__Entries shown__:
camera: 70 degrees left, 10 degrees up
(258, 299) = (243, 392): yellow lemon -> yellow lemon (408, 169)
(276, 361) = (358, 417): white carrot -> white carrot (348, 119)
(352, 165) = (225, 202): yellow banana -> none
==
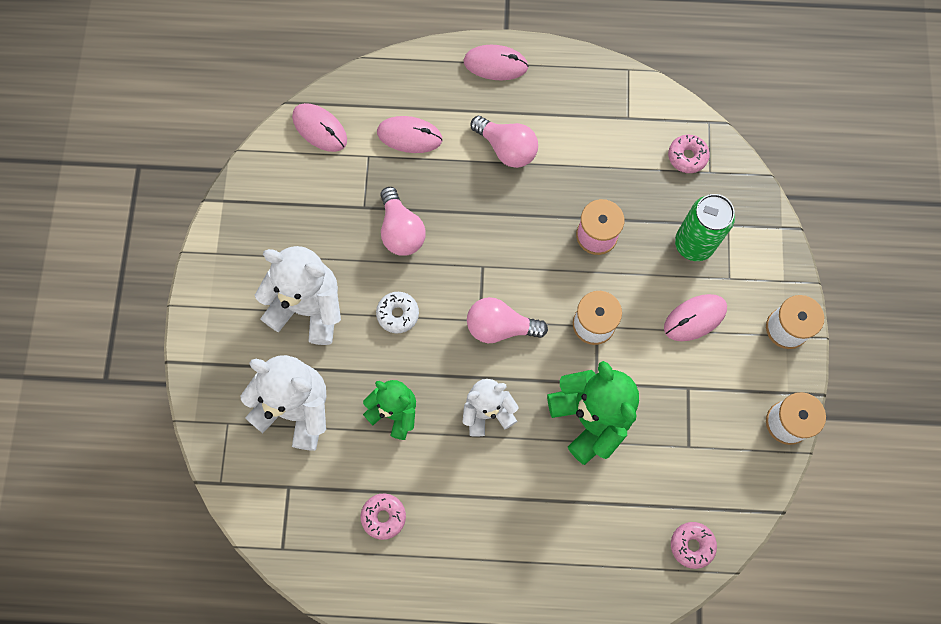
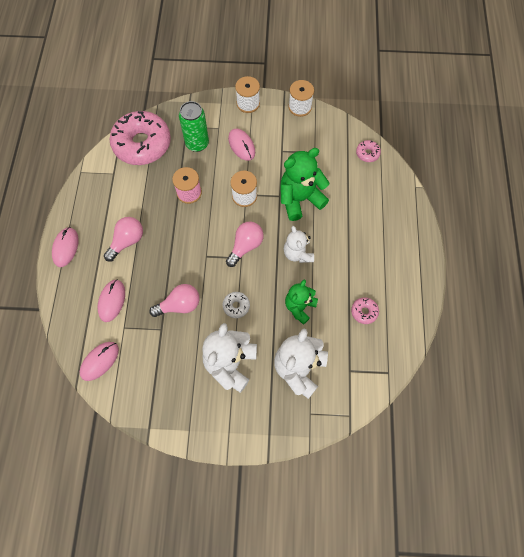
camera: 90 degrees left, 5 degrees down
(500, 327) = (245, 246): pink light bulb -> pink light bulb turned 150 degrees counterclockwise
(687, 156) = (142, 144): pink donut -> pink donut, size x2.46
* * *
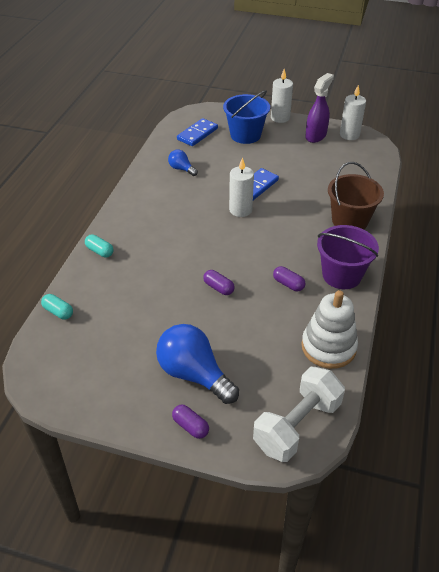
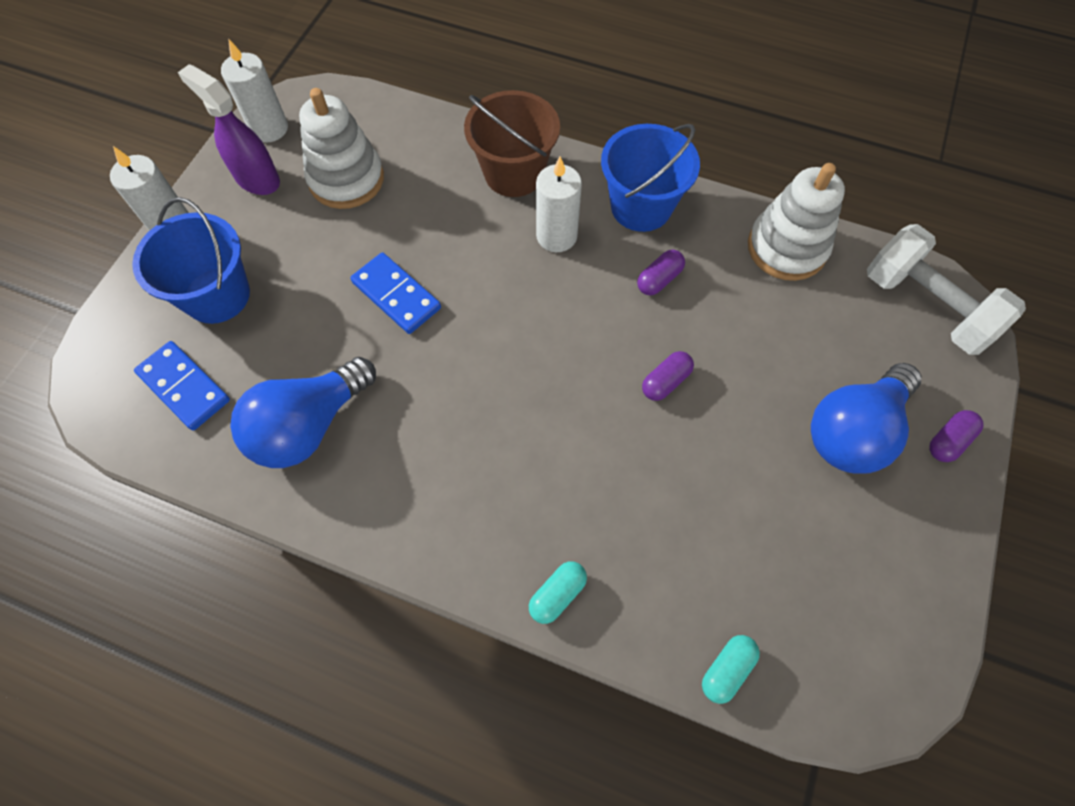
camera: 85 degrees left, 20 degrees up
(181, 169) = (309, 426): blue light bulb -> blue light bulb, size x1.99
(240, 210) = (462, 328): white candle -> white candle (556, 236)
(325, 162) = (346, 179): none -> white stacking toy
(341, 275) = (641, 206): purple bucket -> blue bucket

__What is needed__: Look above for the line with "camera: 70 degrees left, 10 degrees up" and the line with "(352, 165) = (225, 202): yellow". Write out those two lines and all the lines between them, exactly, and no others.

__Output of the exercise__:
camera: 70 degrees left, 10 degrees up
(258, 299) = (243, 392): yellow lemon -> yellow lemon (408, 169)
(276, 361) = (358, 417): white carrot -> white carrot (348, 119)
(352, 165) = (225, 202): yellow banana -> none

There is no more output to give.